*Data records*:
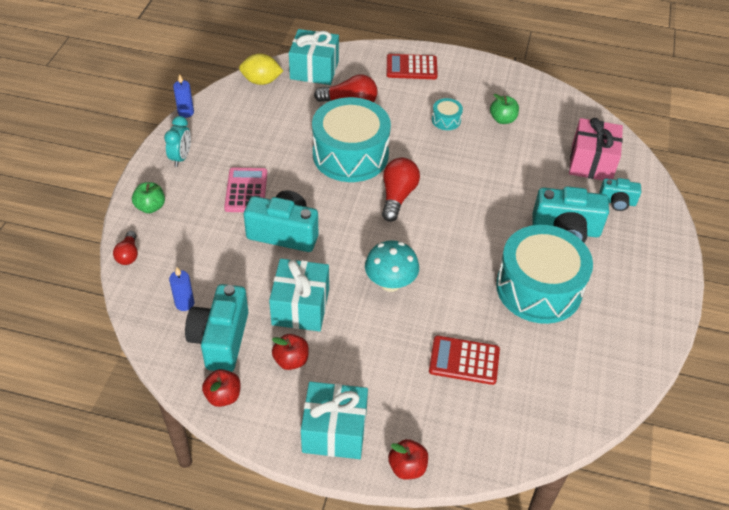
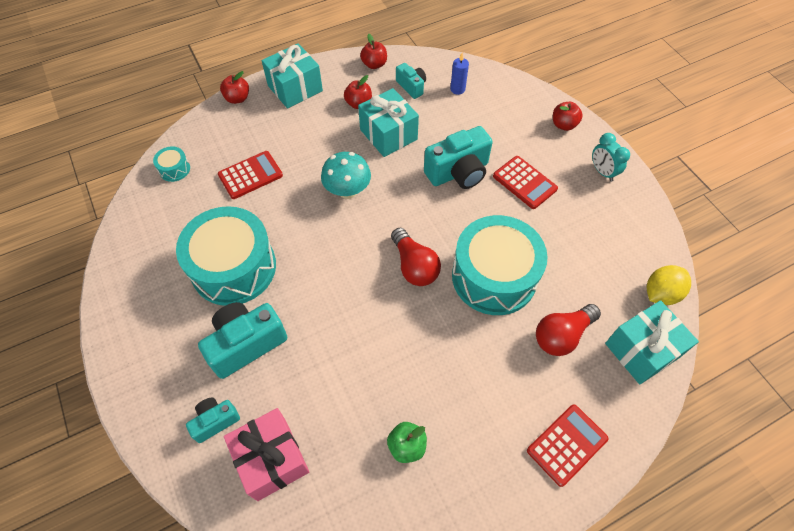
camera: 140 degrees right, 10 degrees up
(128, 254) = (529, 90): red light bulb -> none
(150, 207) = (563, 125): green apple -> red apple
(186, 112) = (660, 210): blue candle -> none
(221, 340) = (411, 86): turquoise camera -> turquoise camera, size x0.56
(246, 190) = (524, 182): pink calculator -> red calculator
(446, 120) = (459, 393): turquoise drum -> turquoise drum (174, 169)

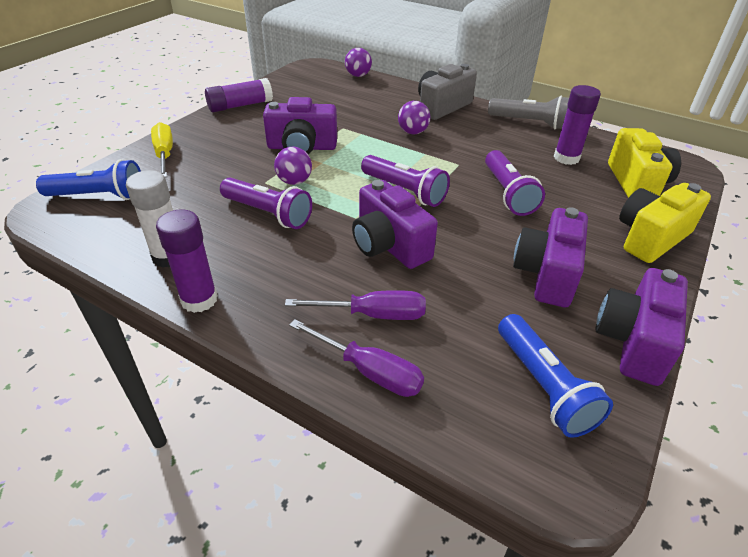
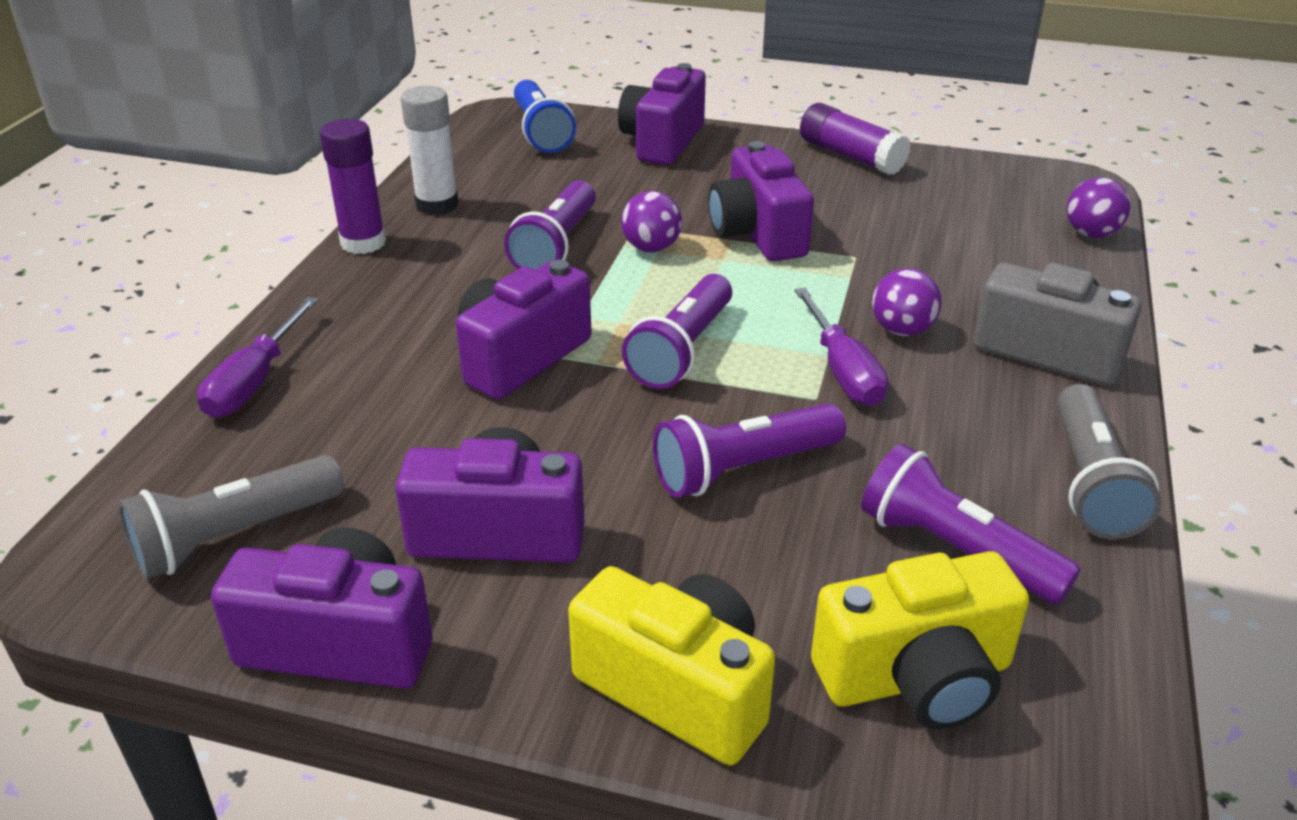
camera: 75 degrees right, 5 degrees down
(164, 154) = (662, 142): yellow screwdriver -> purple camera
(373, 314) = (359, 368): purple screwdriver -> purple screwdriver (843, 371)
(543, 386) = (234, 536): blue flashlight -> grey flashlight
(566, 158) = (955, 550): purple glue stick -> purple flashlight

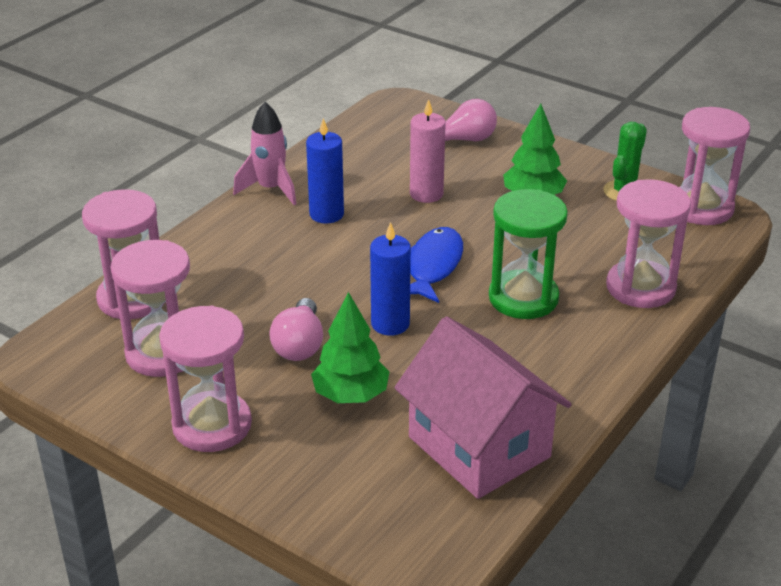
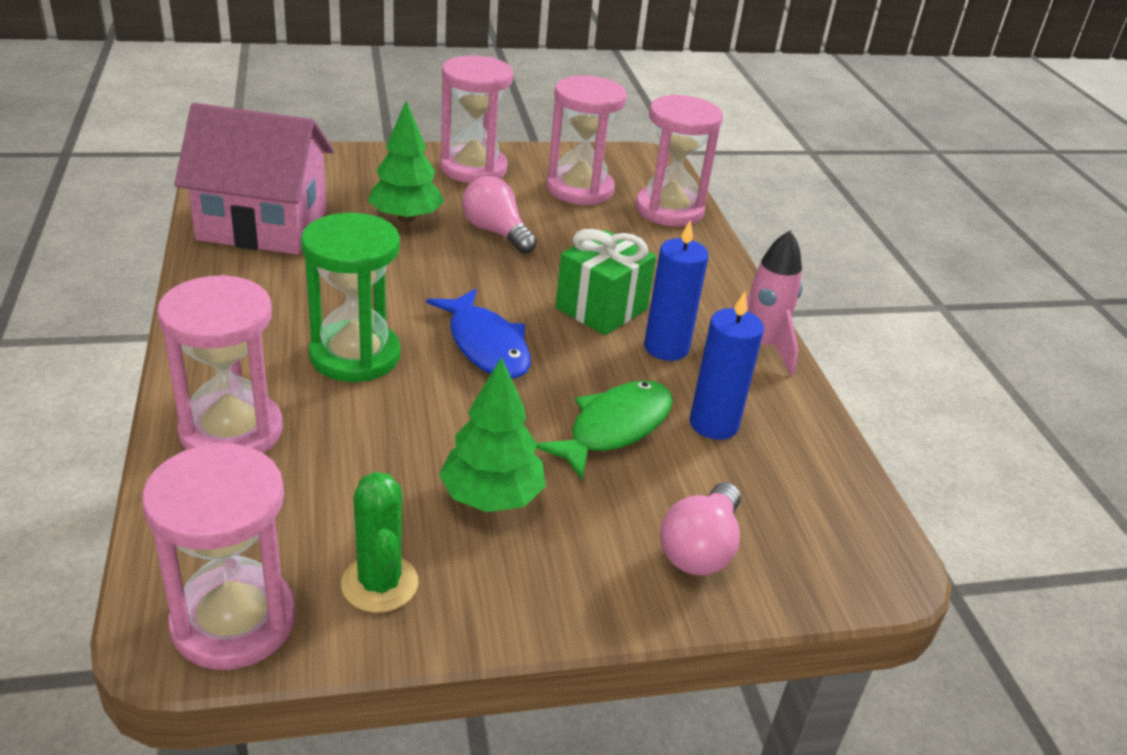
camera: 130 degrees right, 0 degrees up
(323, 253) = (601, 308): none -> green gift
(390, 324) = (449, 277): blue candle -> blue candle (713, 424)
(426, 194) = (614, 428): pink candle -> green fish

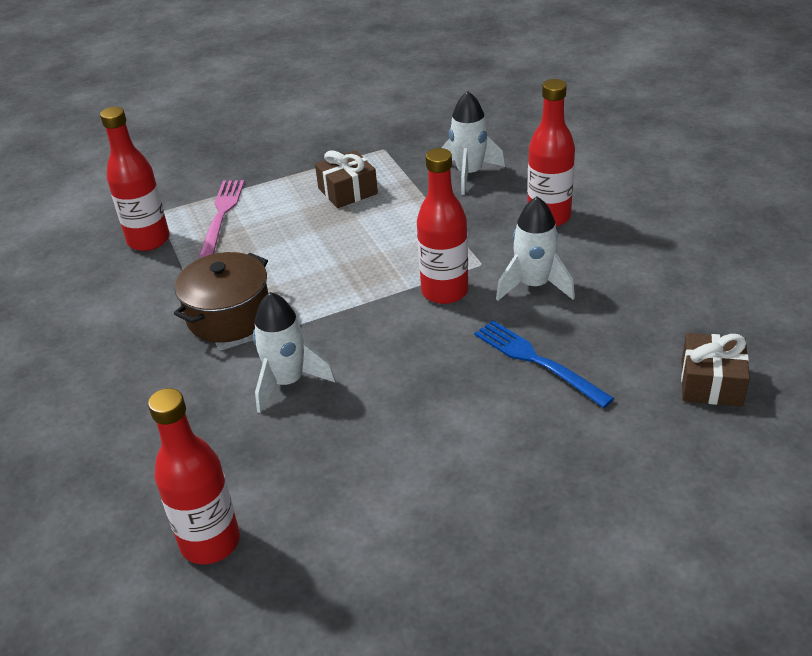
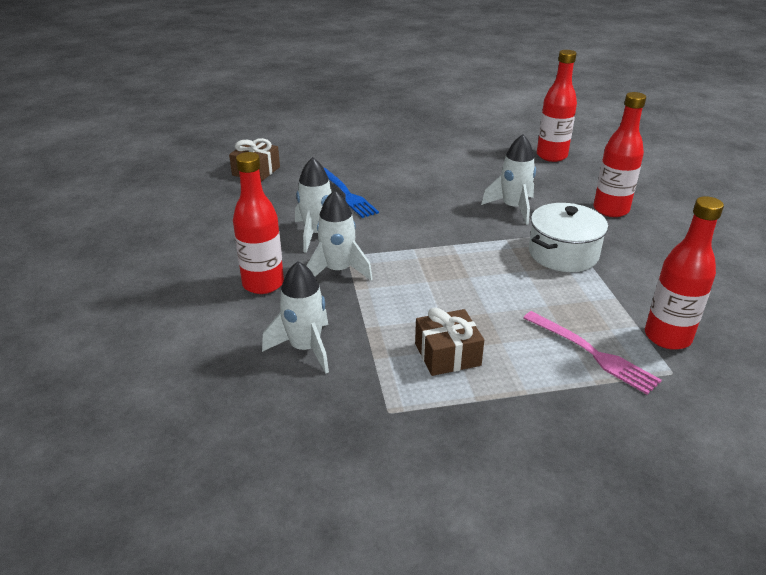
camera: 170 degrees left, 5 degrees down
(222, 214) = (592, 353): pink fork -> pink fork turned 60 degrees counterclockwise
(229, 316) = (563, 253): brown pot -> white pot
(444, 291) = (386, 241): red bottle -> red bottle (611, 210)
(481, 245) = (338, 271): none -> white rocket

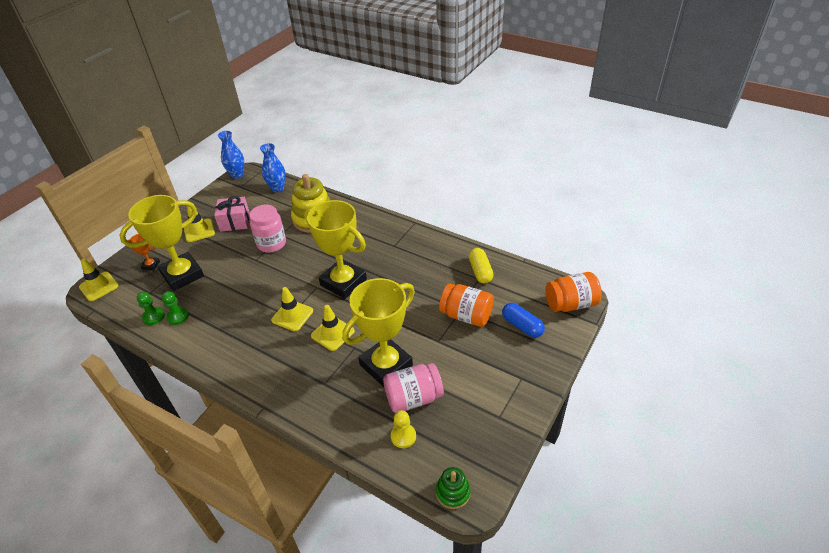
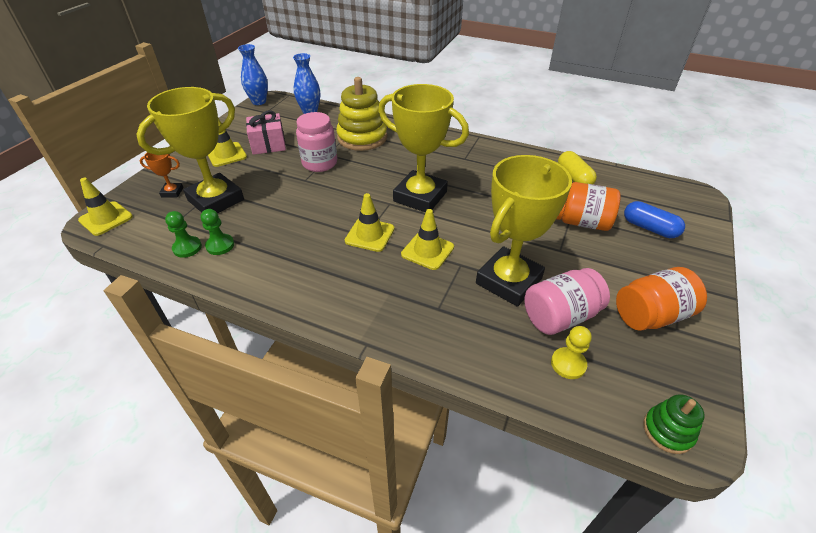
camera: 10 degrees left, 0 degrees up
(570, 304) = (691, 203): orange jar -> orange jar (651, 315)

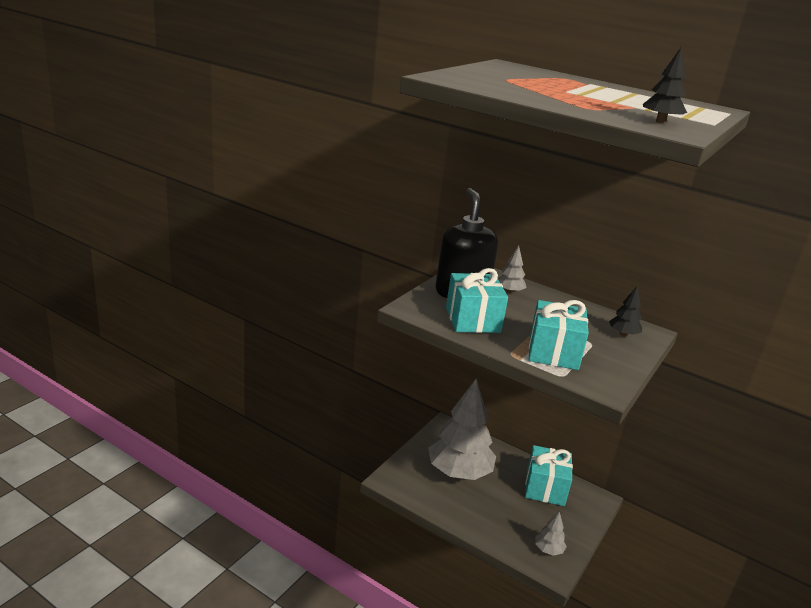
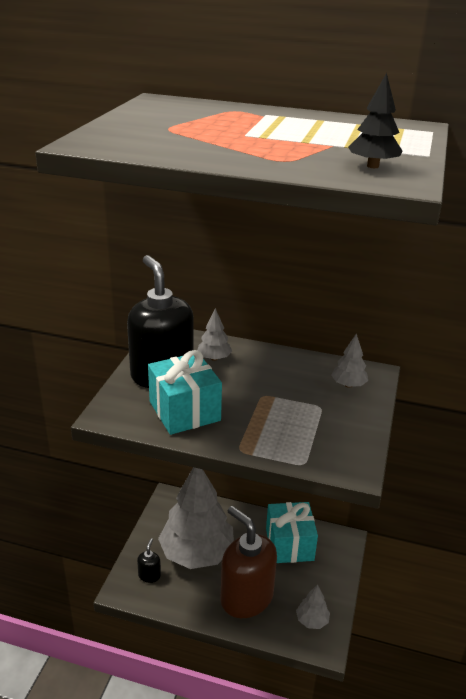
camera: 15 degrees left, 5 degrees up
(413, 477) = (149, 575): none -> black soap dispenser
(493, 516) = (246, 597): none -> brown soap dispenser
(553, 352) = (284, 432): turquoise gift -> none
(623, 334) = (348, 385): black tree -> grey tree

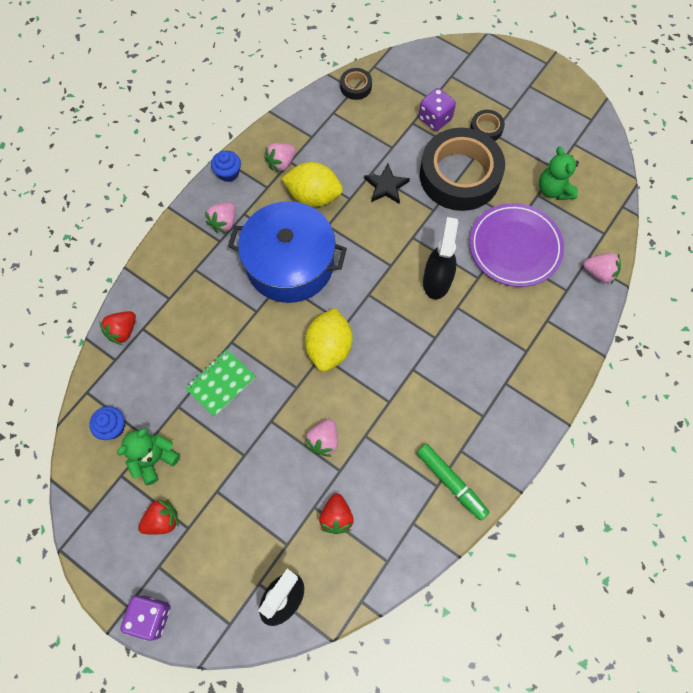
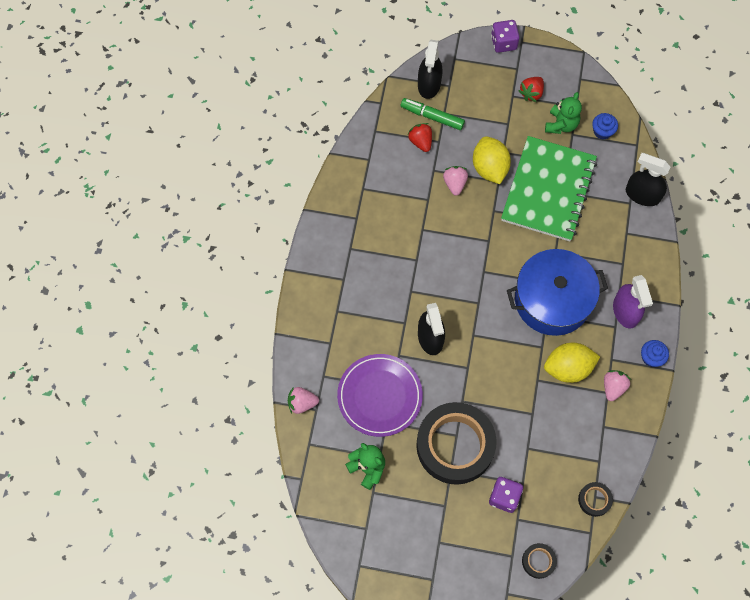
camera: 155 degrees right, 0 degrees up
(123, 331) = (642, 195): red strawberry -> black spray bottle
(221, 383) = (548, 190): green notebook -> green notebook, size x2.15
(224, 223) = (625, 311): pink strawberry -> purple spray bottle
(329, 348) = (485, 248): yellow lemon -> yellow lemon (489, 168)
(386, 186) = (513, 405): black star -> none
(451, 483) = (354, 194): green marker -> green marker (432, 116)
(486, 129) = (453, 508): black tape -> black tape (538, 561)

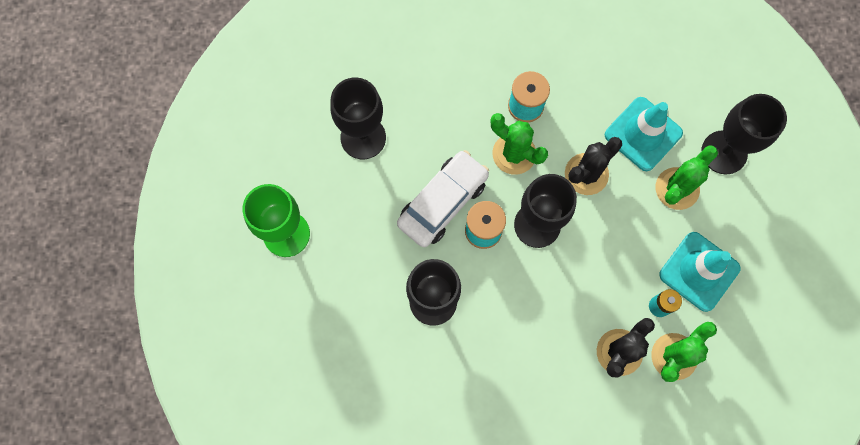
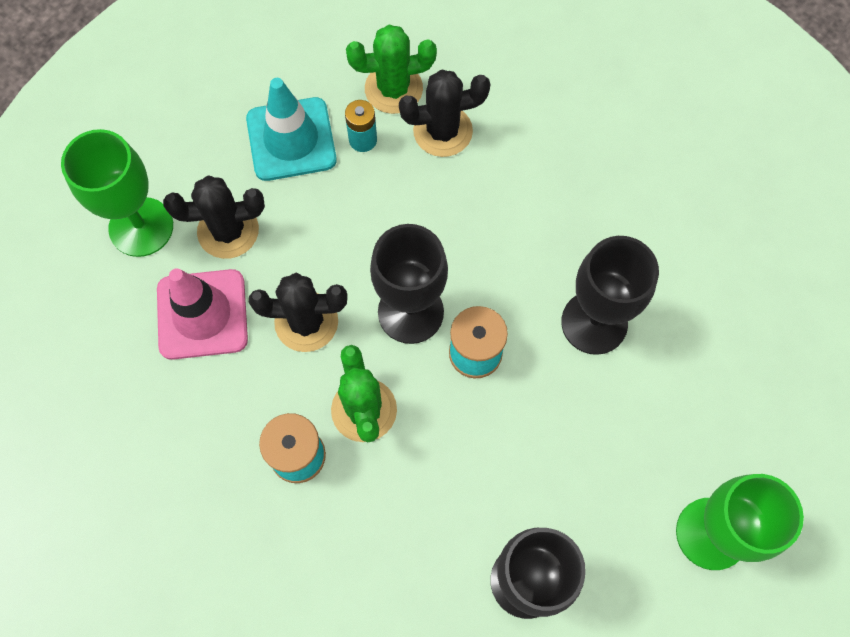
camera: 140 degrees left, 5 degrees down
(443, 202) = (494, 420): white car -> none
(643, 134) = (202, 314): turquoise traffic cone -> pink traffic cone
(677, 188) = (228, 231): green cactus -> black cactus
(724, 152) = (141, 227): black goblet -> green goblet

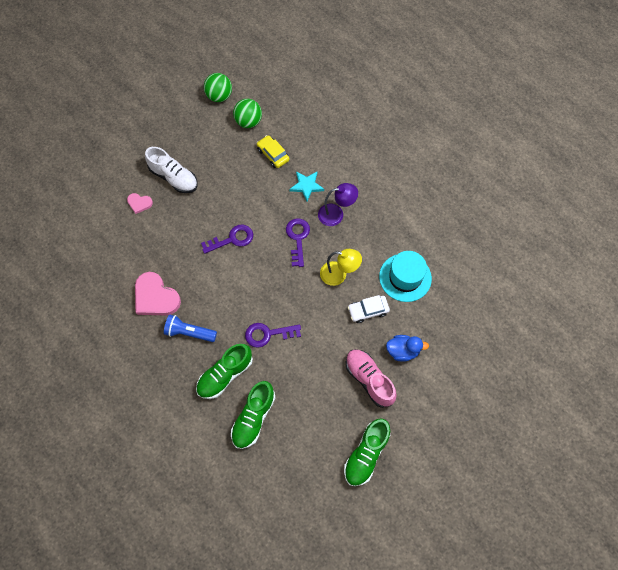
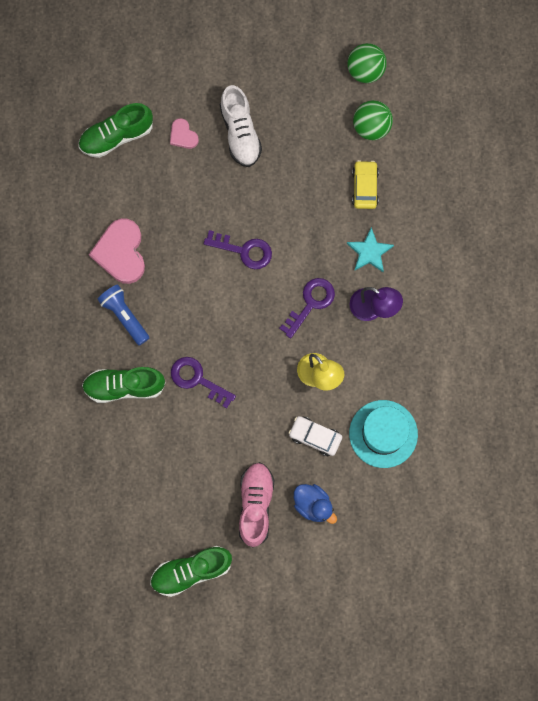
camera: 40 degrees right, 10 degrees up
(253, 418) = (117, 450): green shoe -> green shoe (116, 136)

*Task requirements*: Give the number of lines above in which the word "right" occurs, with nothing else.

*Result below*: 5